* **TASK ITEM**:
Locate each line below that includes "minus" and reproduce it.

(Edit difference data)

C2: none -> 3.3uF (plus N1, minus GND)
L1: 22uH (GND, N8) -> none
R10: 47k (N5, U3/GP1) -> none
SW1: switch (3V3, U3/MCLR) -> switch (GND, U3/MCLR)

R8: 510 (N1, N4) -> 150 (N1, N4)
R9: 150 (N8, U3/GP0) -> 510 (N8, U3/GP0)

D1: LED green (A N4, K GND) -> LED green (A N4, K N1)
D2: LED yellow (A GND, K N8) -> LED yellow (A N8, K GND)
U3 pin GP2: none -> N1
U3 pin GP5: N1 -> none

--

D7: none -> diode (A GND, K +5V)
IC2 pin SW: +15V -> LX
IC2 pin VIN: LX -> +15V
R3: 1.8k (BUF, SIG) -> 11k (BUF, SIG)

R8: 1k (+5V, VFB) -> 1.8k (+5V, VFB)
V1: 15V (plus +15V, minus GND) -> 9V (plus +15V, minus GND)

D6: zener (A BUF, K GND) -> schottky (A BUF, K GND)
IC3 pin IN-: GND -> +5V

* **OUTPUT**:
C2: none -> 3.3uF (plus N1, minus GND)
V1: 15V (plus +15V, minus GND) -> 9V (plus +15V, minus GND)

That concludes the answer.